Available data:
* * *

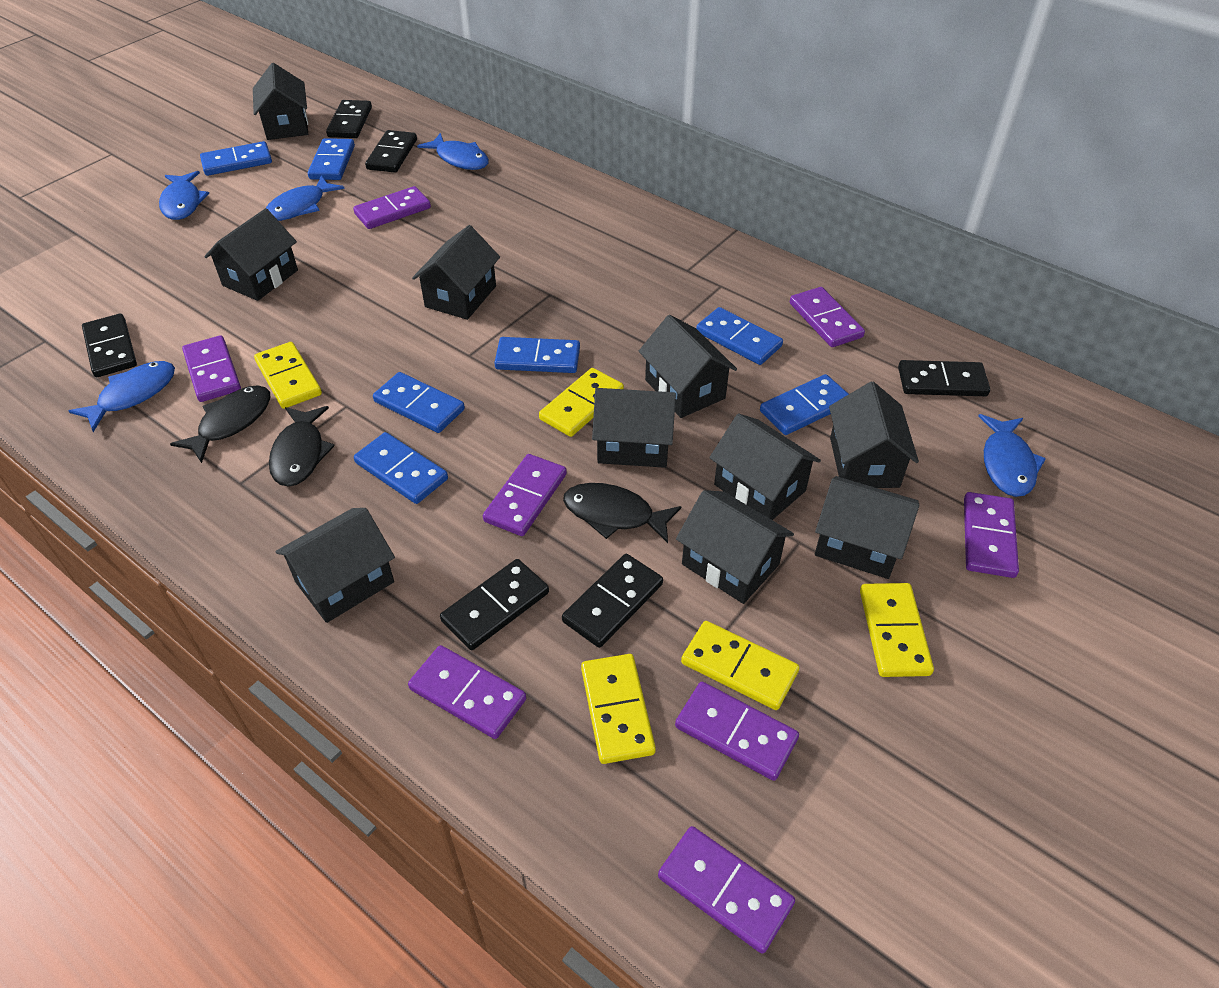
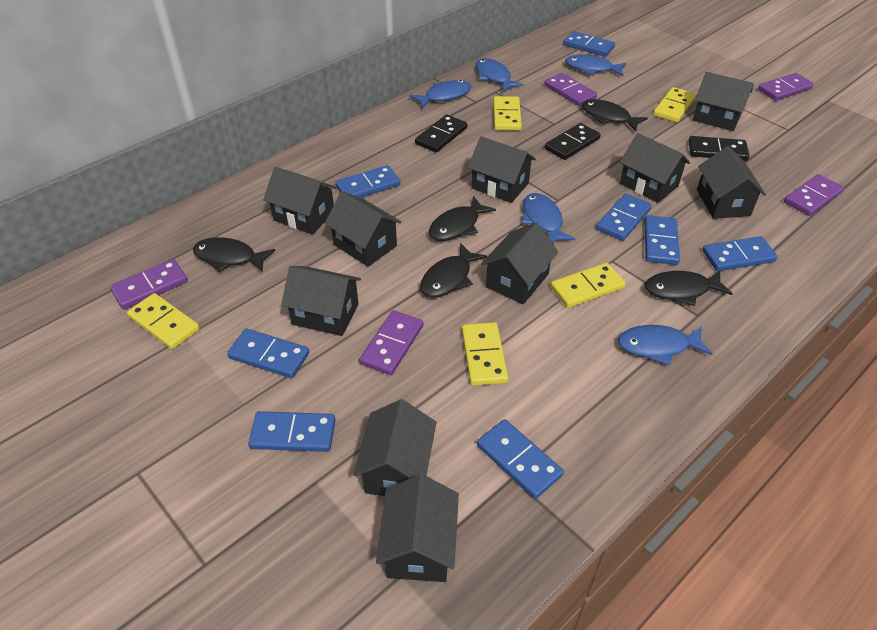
black domino: 6 -> 3
black fish: 3 -> 5
blue domino: 7 -> 8
purple domino: 8 -> 5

* * *

Instructions to follow:
All of the material above is to be retyped verbatim, with its pictures omitted.

Solution for this task:
black domino: 6 -> 3
black fish: 3 -> 5
blue domino: 7 -> 8
purple domino: 8 -> 5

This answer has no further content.